>>>

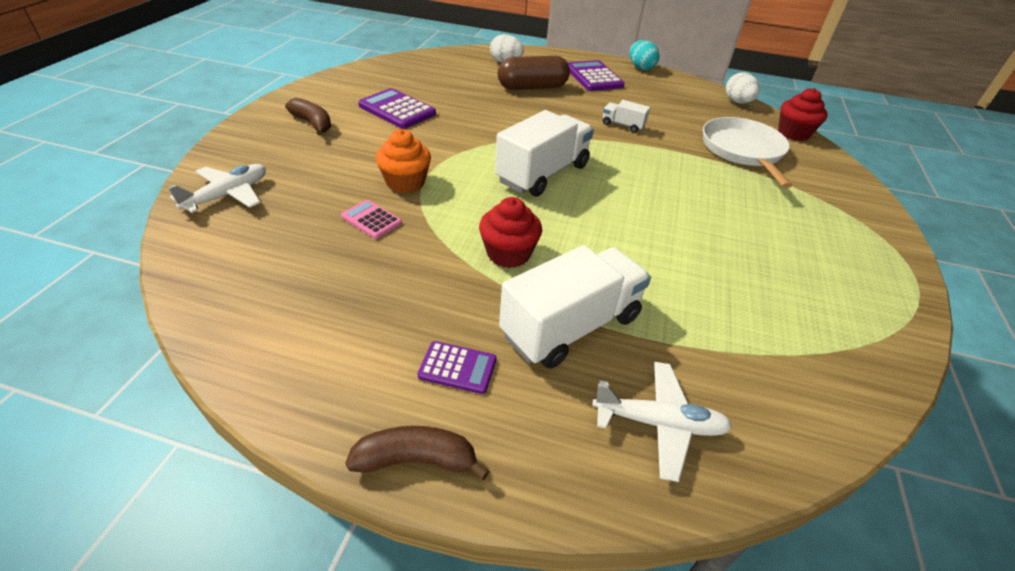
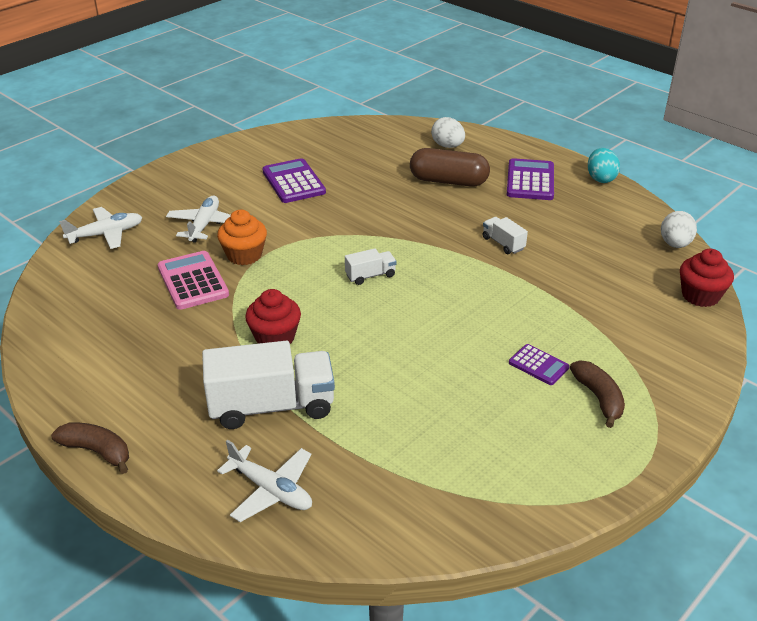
camera: 30 degrees right, 5 degrees down
(313, 123) = (211, 182): brown banana -> brown banana (598, 398)
(338, 163) = (204, 225): none -> white plane
(371, 220) = (193, 281): pink calculator -> pink calculator, size x1.70
(457, 368) = (166, 407): purple calculator -> purple calculator (538, 365)
(543, 174) = (370, 275): white truck -> white truck, size x0.47
(743, 151) = (610, 301): white pan -> none

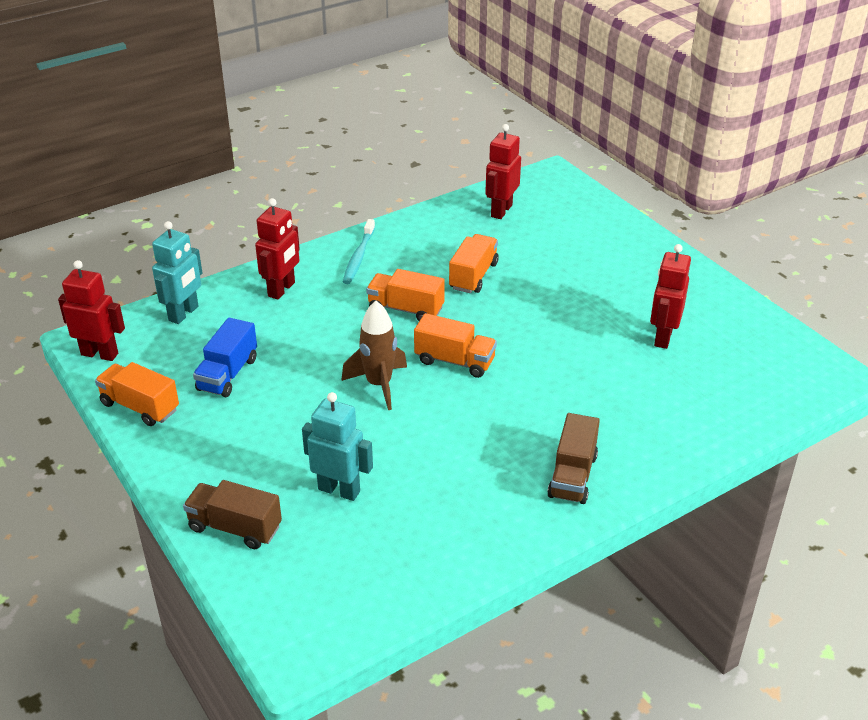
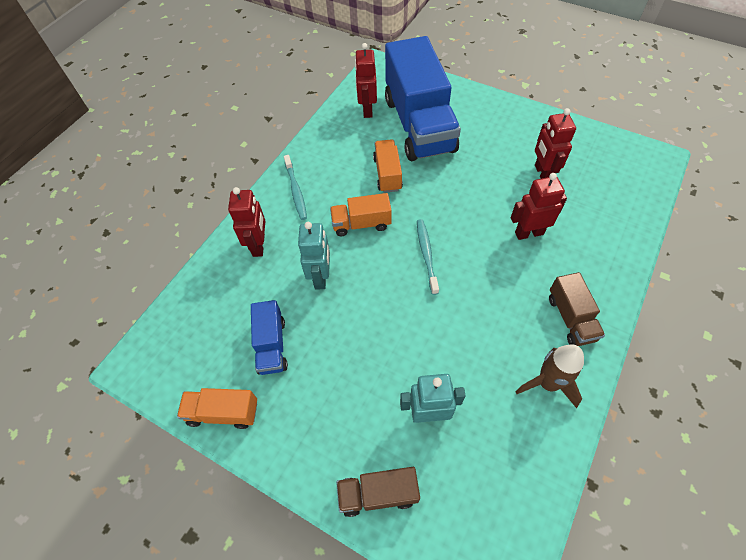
camera: 25 degrees left, 20 degrees up
(100, 354) = (154, 375): red robot -> red robot (529, 233)
(184, 314) = (197, 302): turquoise robot -> turquoise robot (321, 277)
(379, 385) = (389, 301): brown rocket -> brown rocket (547, 383)
(454, 361) = (426, 255): orange truck -> turquoise toothbrush
(551, 243) = (419, 124): none -> blue truck

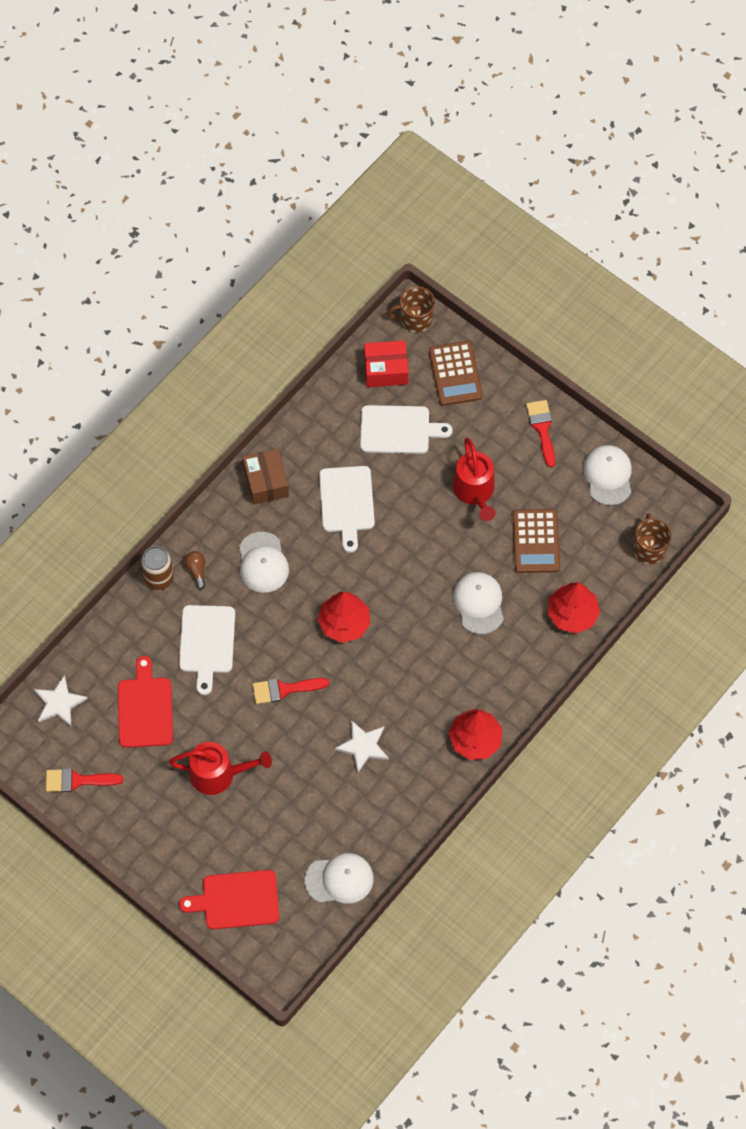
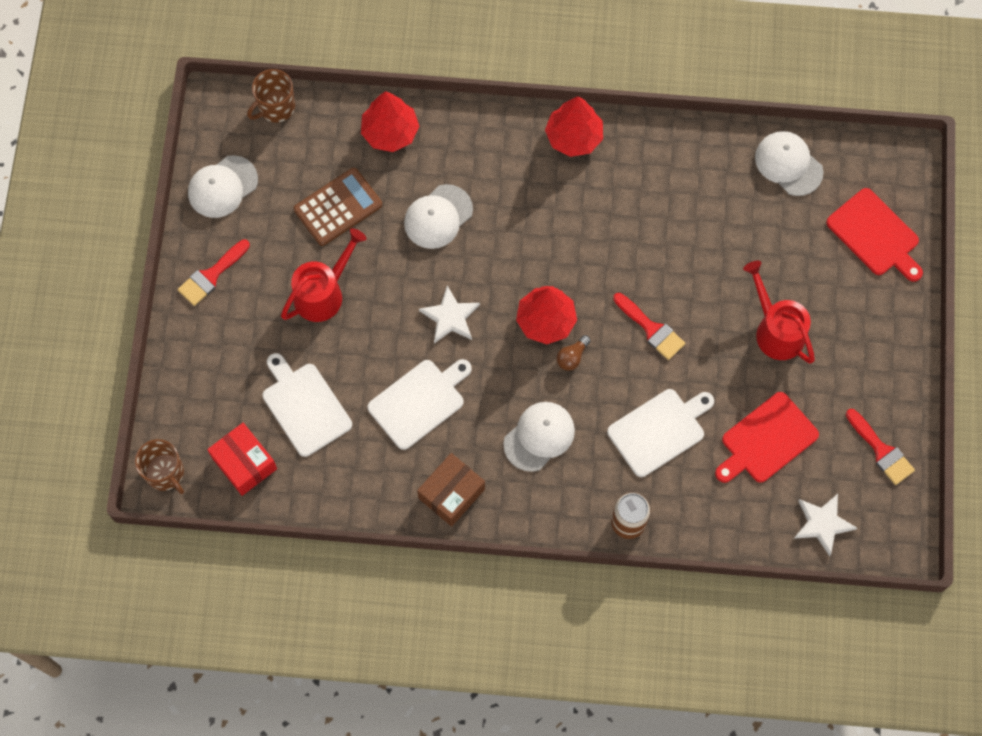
camera: 125 degrees left, 5 degrees up
(196, 570) = (593, 493): brown light bulb -> brown light bulb (572, 357)
(363, 746) = (653, 225): white star -> white star (450, 317)
(455, 374) = (204, 394): brown calculator -> none

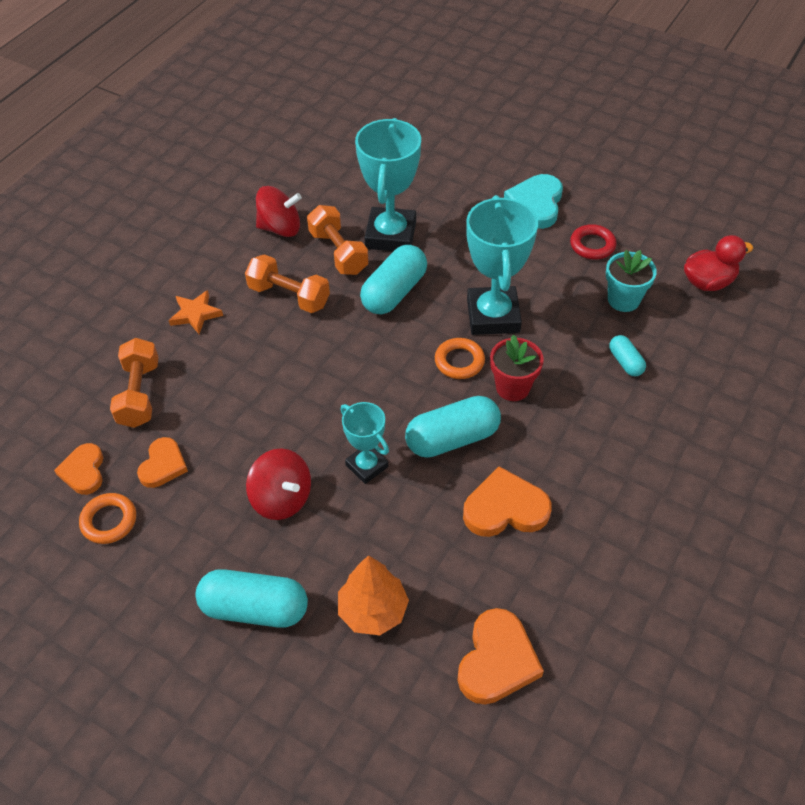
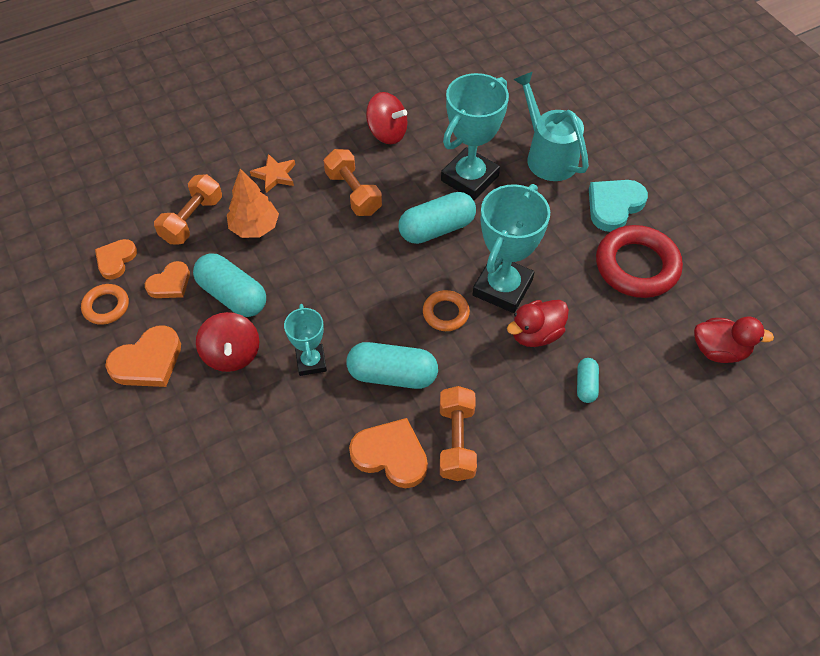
camera: 30 degrees right, 5 degrees up
(254, 609) = (154, 428): turquoise capsule -> turquoise capsule (232, 295)
(338, 252) = (417, 174): orange dumbbell -> orange dumbbell (456, 441)
(373, 611) = (233, 479): orange tree -> orange tree (255, 227)
(446, 186) = (547, 155): none -> turquoise watering can
(497, 660) = (293, 573): orange heart -> orange heart (148, 361)
(512, 387) = (472, 357): red flower pot -> none
(551, 341) = (535, 334): none -> red duck
(592, 245) = (636, 266): red ring -> red ring, size x1.88
(623, 300) = (627, 328): turquoise flower pot -> none

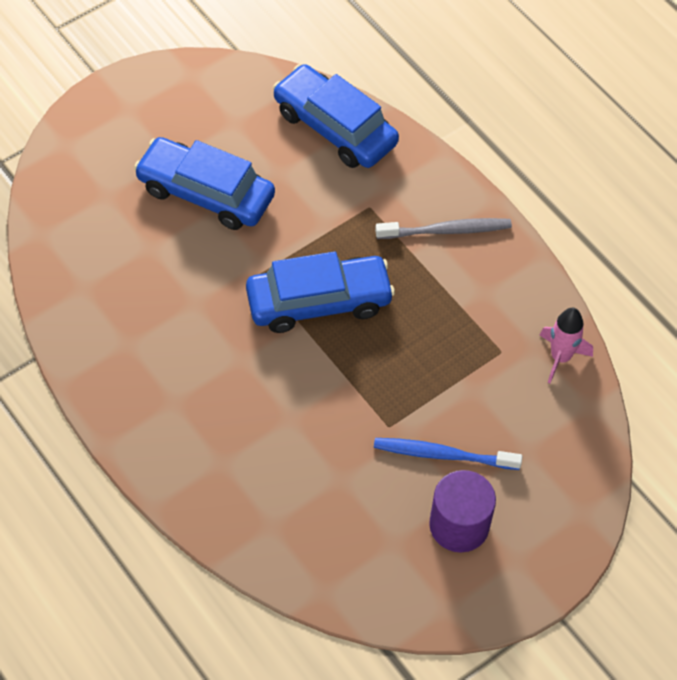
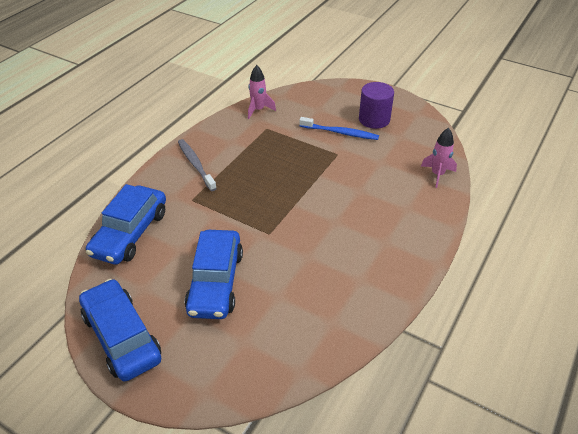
camera: 110 degrees left, 15 degrees down
(273, 546) = (437, 174): none -> pink rocket
(319, 302) = (274, 201): blue car -> blue car (122, 337)
(443, 454) = (340, 133): blue toothbrush -> blue toothbrush turned 60 degrees counterclockwise

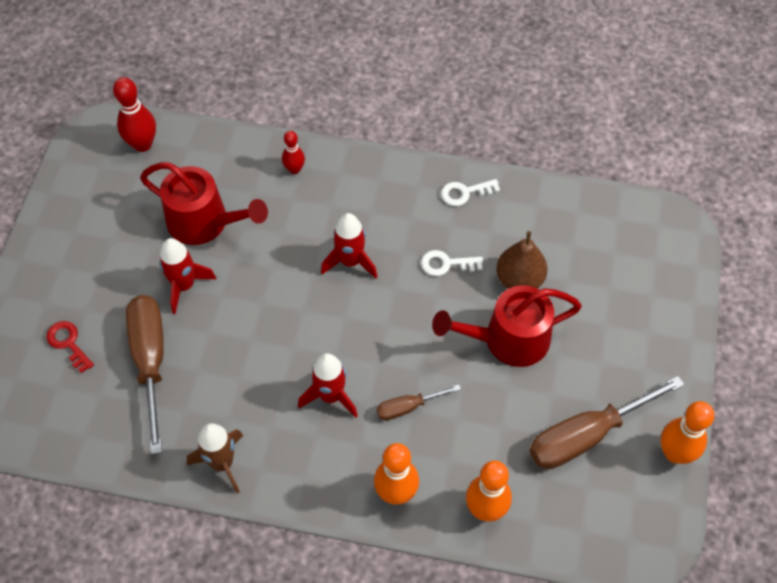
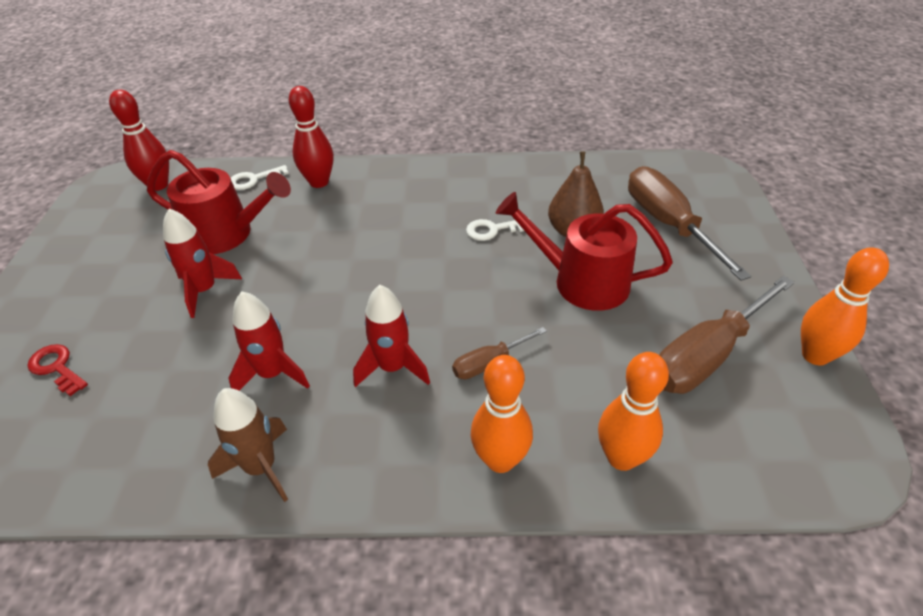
camera: 10 degrees left, 15 degrees down
(150, 362) = (163, 370): brown screwdriver -> brown screwdriver (668, 224)
(294, 169) = (319, 182): red bowling pin -> red bowling pin, size x1.65
(350, 261) = (390, 243): red rocket -> red rocket (273, 374)
(464, 193) = (494, 176): white key -> white key (253, 180)
(508, 339) = (581, 281): red watering can -> red watering can turned 45 degrees clockwise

<<<

● Task instructions:
Start at the line containing "(294, 169) = (319, 182): red" and print each line exactly until the listing ends, keeping the final line too.

● Written solution:
(294, 169) = (319, 182): red bowling pin -> red bowling pin, size x1.65
(350, 261) = (390, 243): red rocket -> red rocket (273, 374)
(464, 193) = (494, 176): white key -> white key (253, 180)
(508, 339) = (581, 281): red watering can -> red watering can turned 45 degrees clockwise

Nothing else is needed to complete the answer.